What to do — Keep the pictures out and restate every record exactly.

Materials provided —
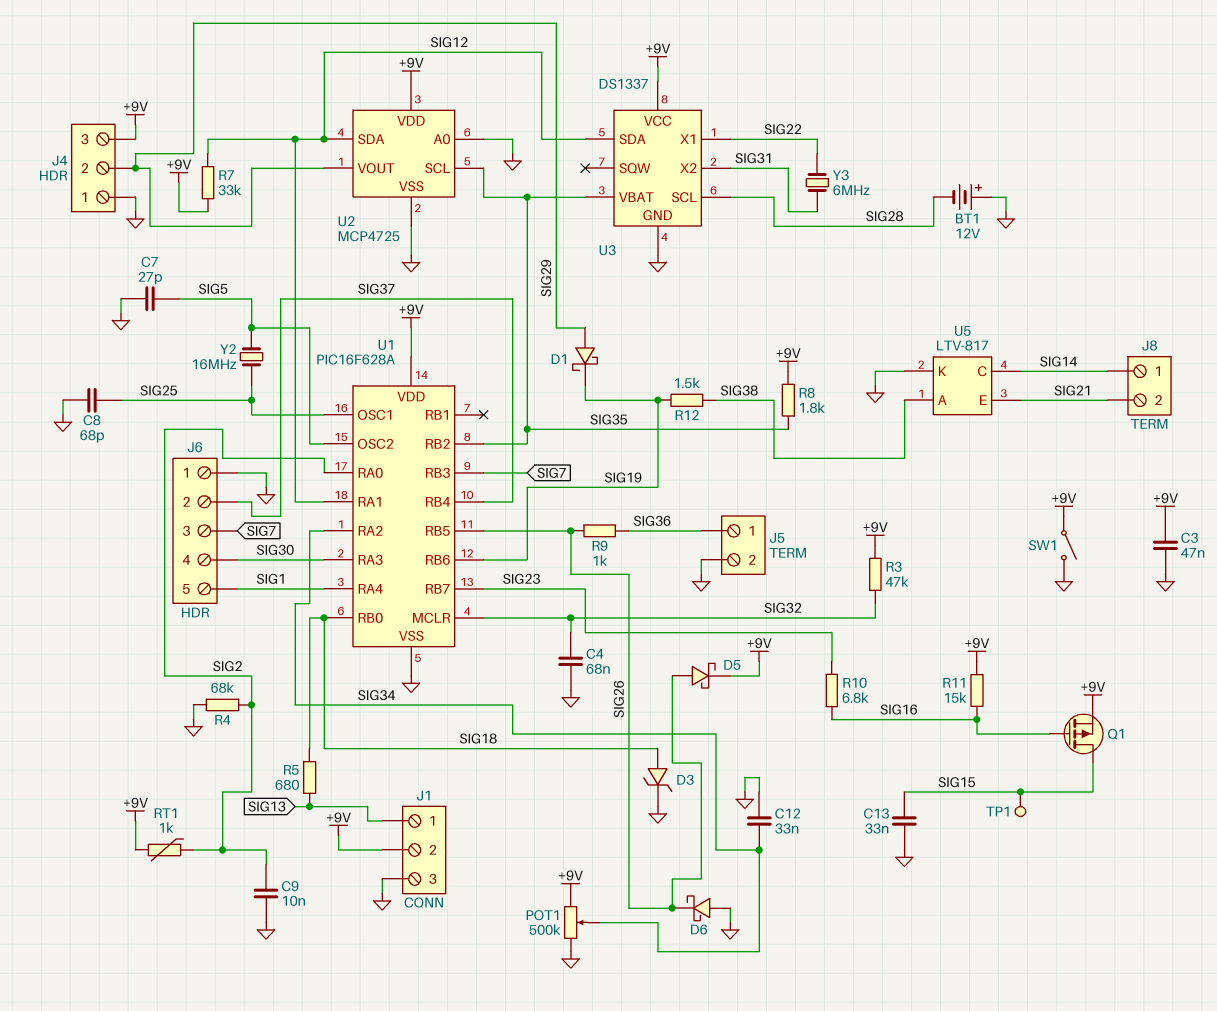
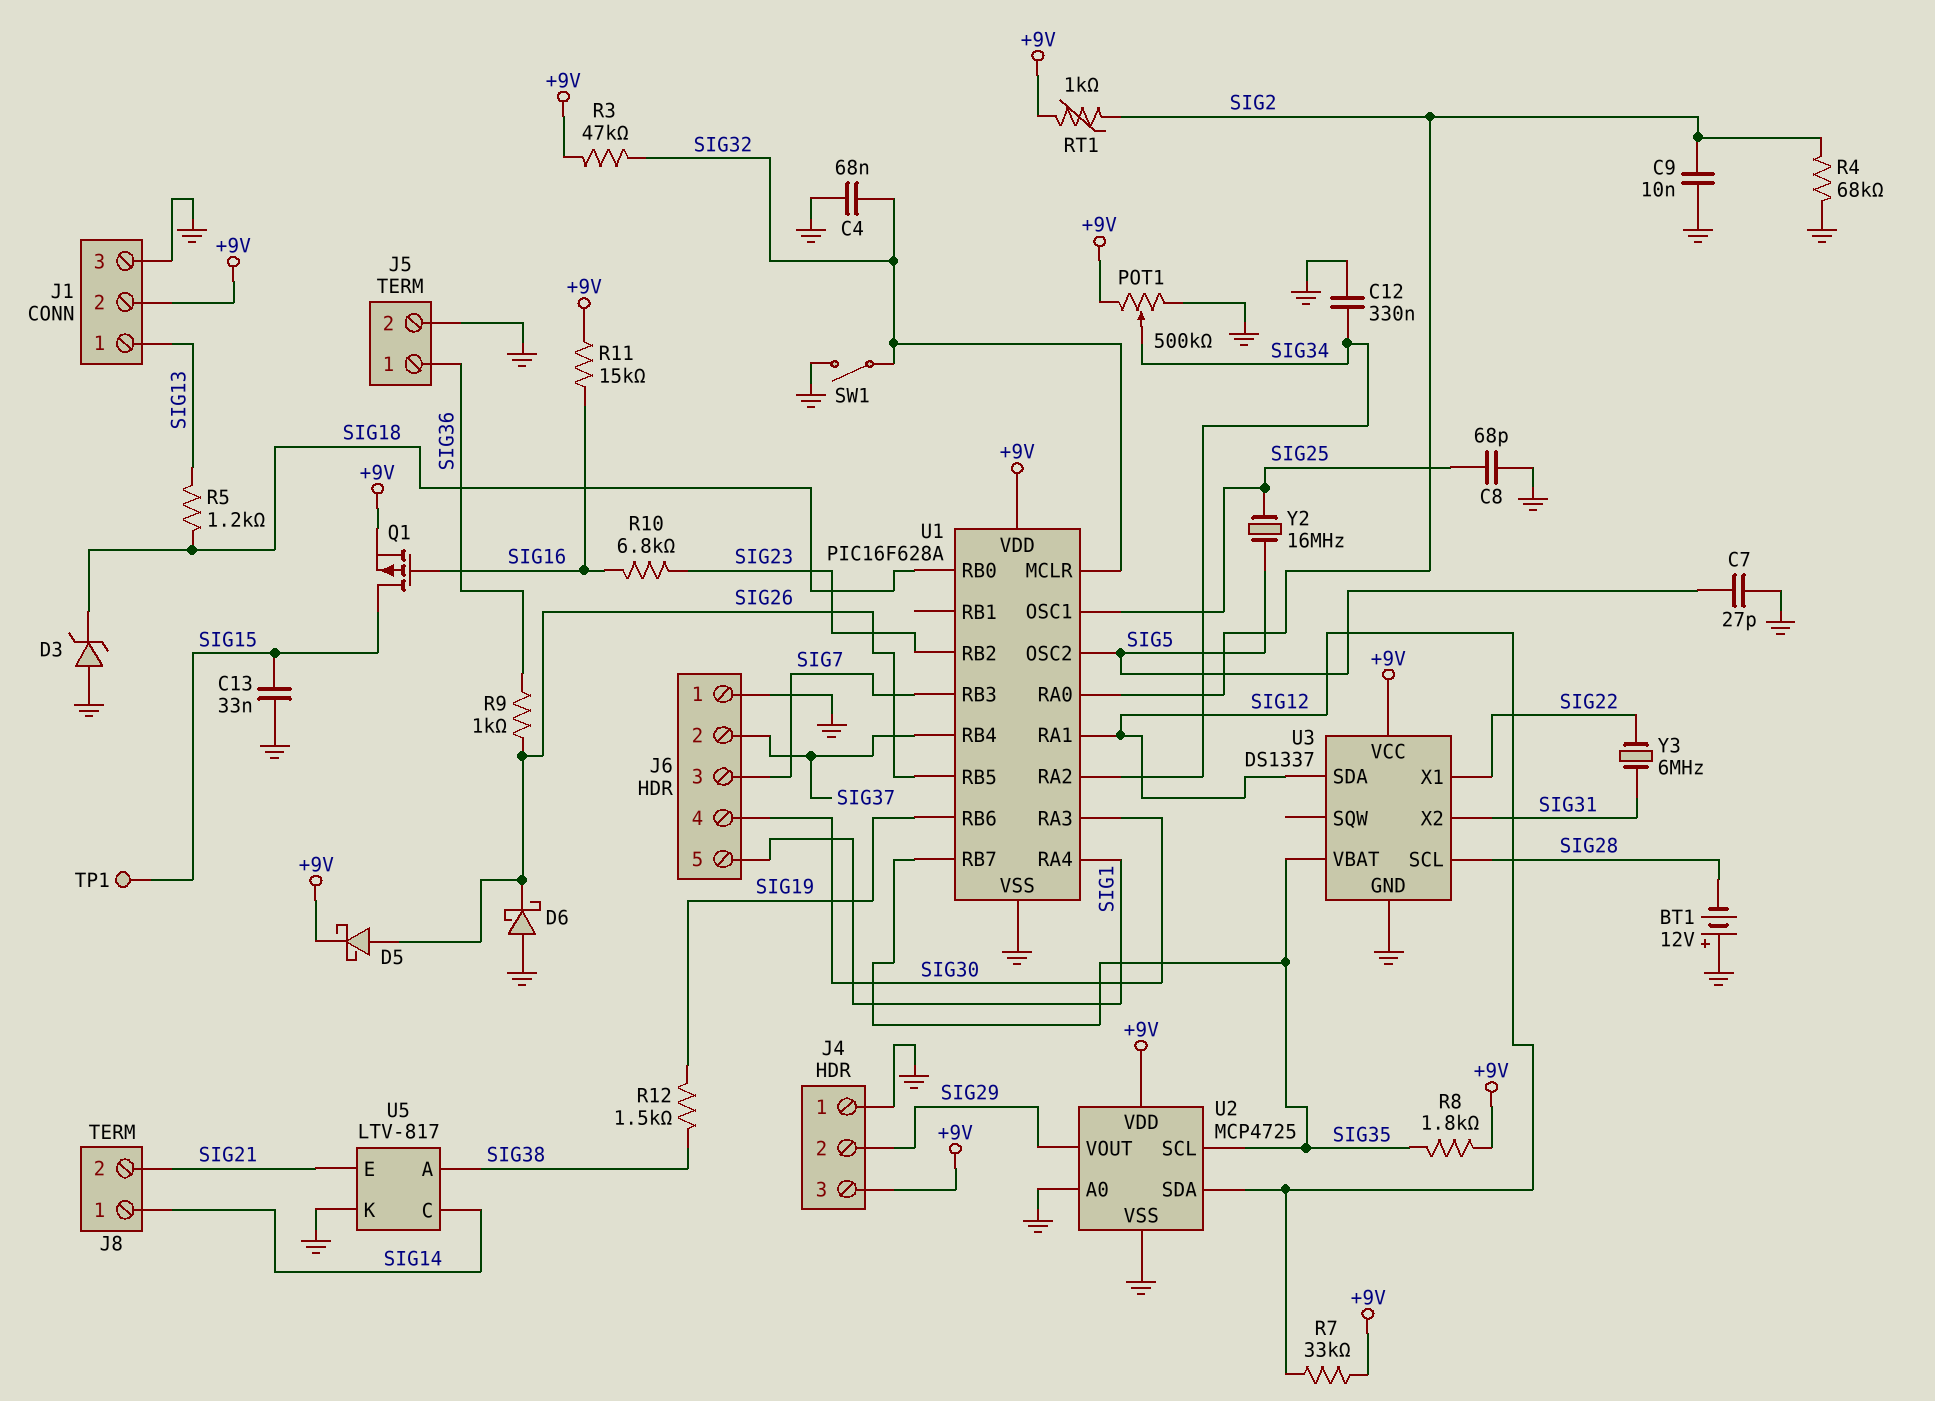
C3: 47nF (+9V, GND) -> none
C12: 33nF (GND, SIG34) -> 330nF (GND, SIG34)
D1: schottky (A SIG29, K SIG19) -> none
D3: zener (A SIG18, K GND) -> zener (A GND, K SIG18)
R5: 680 (SIG13, SIG18) -> 1.2k (SIG13, SIG18)
SW1: switch (+9V, GND) -> switch (GND, SIG32)
U1 pin RB2: SIG35 -> SIG23
U1 pin RB7: SIG23 -> SIG35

Task result —
C3: 47nF (+9V, GND) -> none
C12: 33nF (GND, SIG34) -> 330nF (GND, SIG34)
D1: schottky (A SIG29, K SIG19) -> none
D3: zener (A SIG18, K GND) -> zener (A GND, K SIG18)
R5: 680 (SIG13, SIG18) -> 1.2k (SIG13, SIG18)
SW1: switch (+9V, GND) -> switch (GND, SIG32)
U1 pin RB2: SIG35 -> SIG23
U1 pin RB7: SIG23 -> SIG35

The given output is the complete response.